PROBLEM
With pictures omitted, the line containing "RGB1 pin G: TX -> D2" and all later lines of the records below are to be restated word for word.

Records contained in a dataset
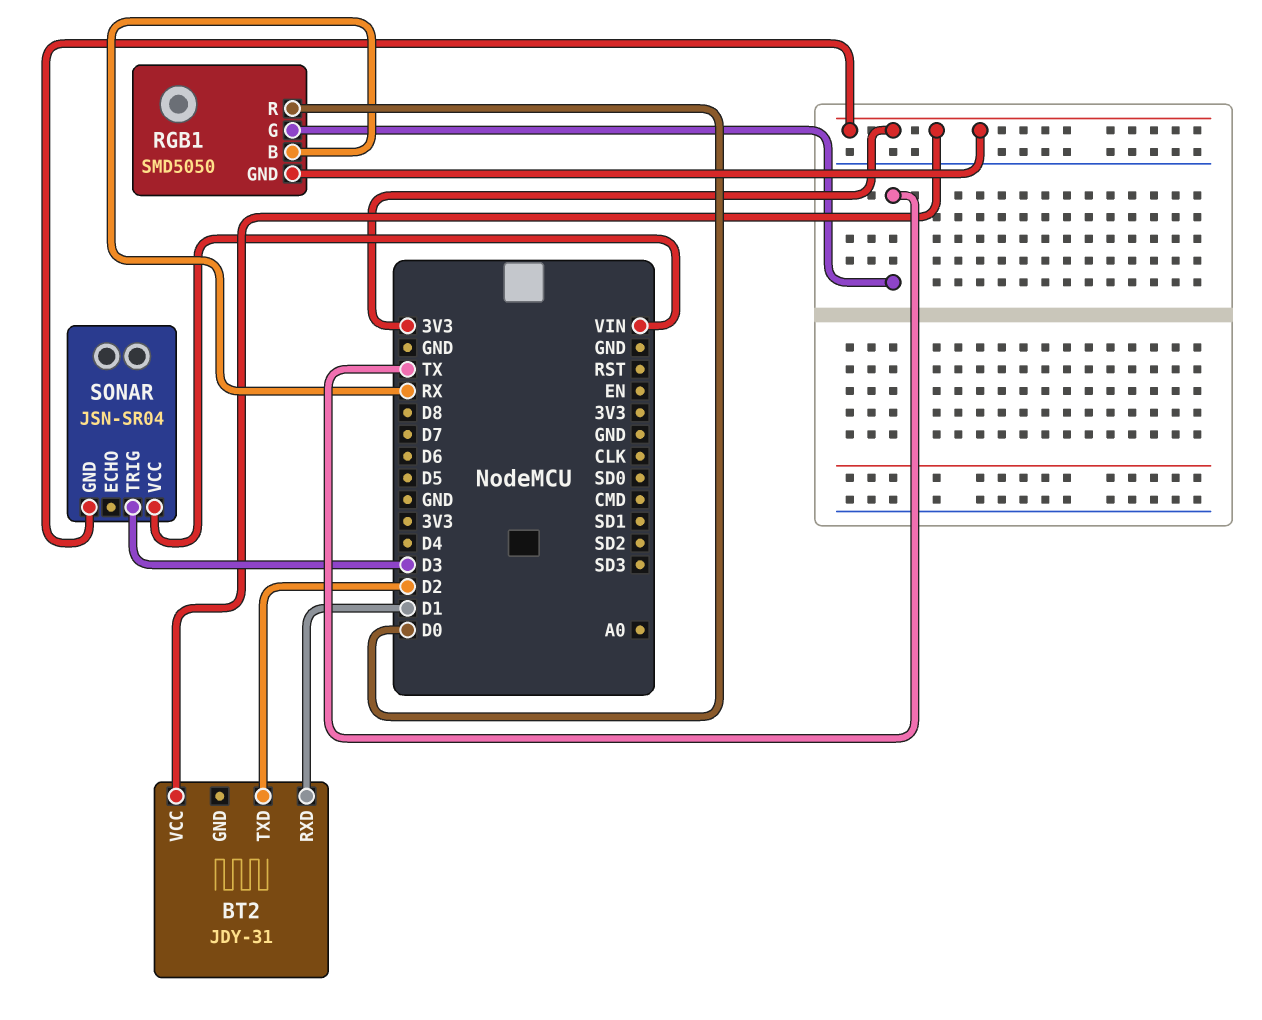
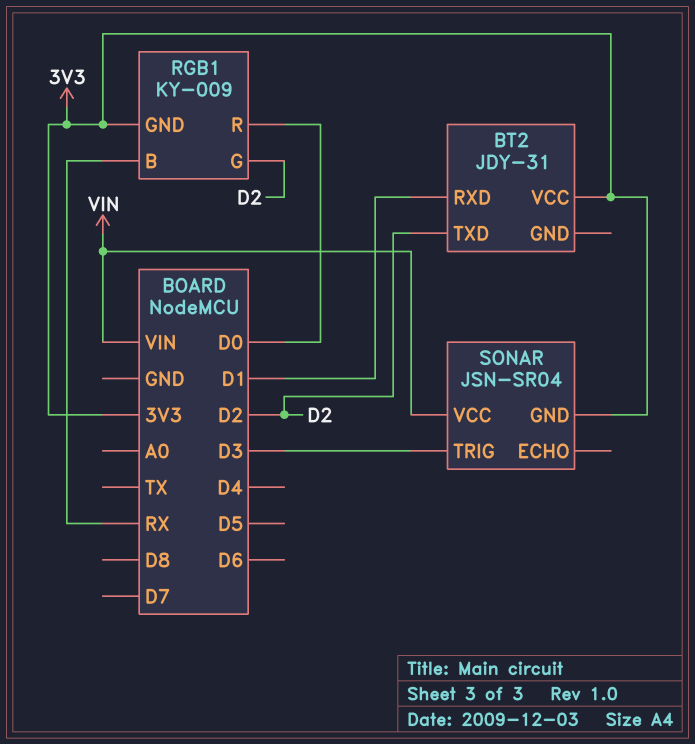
RGB1: SMD5050 -> KY-009
RGB1 pin G: TX -> D2

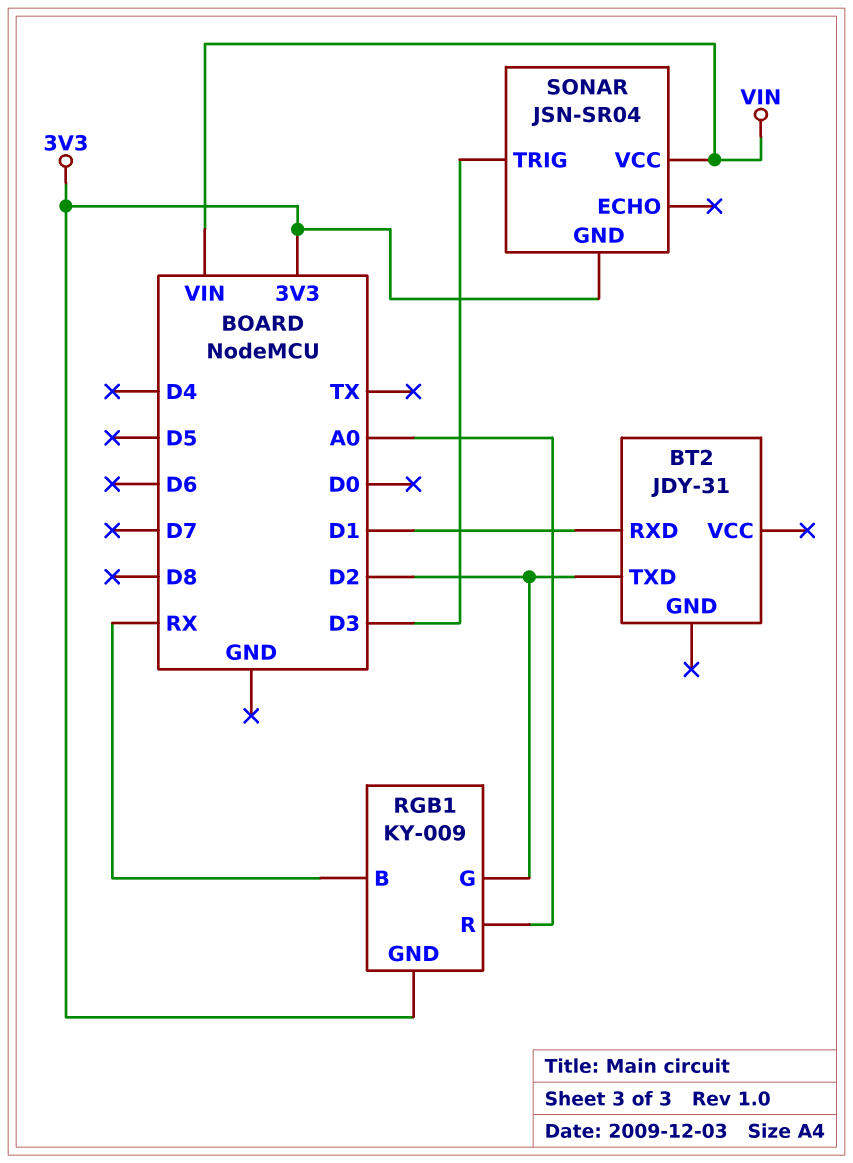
BT2 pin VCC: 3V3 -> none
RGB1 pin R: D0 -> A0

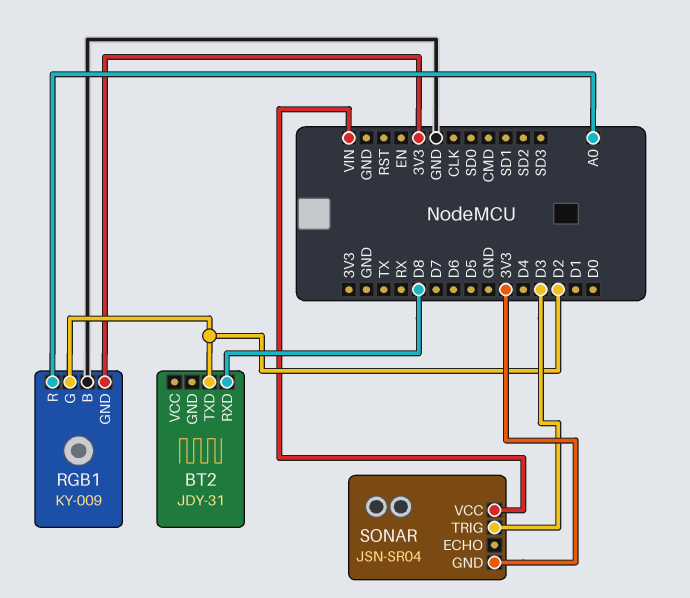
BT2 pin RXD: D1 -> D8
RGB1 pin B: RX -> GND

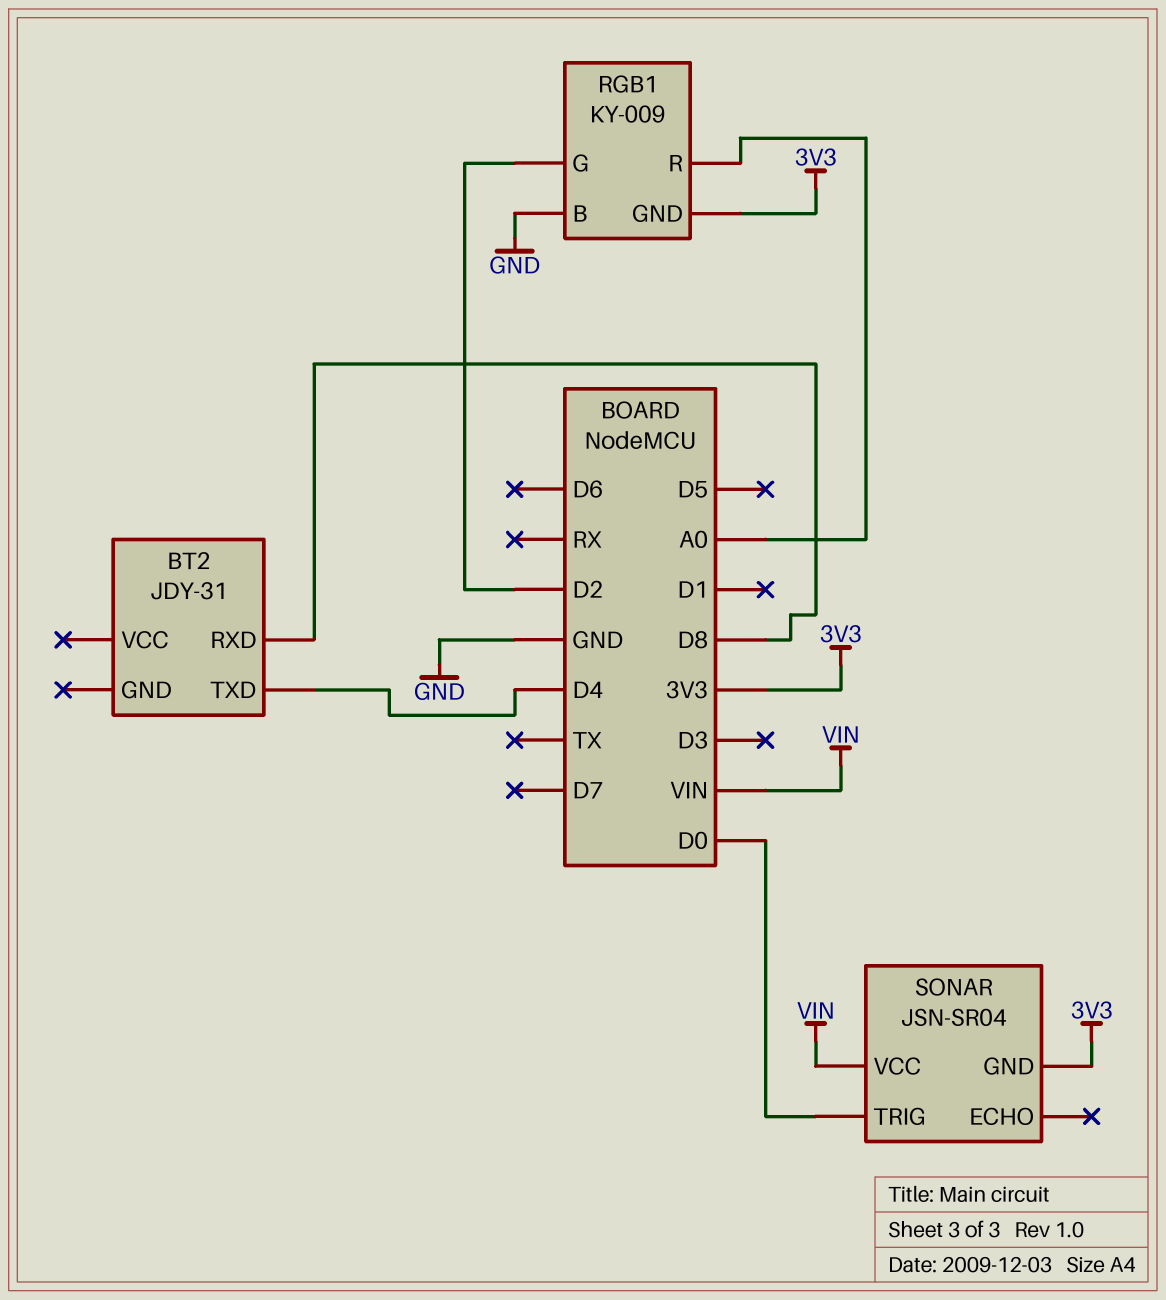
BT2 pin TXD: D2 -> D4
SONAR pin TRIG: D3 -> D0

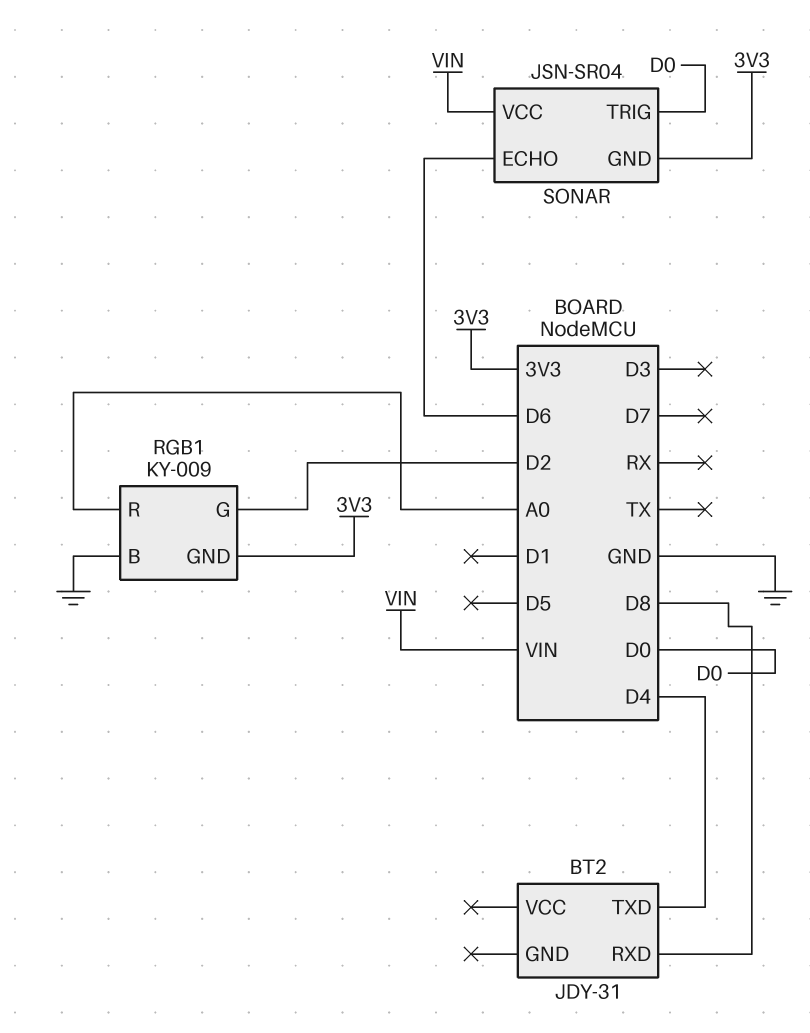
SONAR pin ECHO: none -> D6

SOLUTION
RGB1 pin G: TX -> D2

BT2 pin VCC: 3V3 -> none
RGB1 pin R: D0 -> A0

BT2 pin RXD: D1 -> D8
RGB1 pin B: RX -> GND

BT2 pin TXD: D2 -> D4
SONAR pin TRIG: D3 -> D0

SONAR pin ECHO: none -> D6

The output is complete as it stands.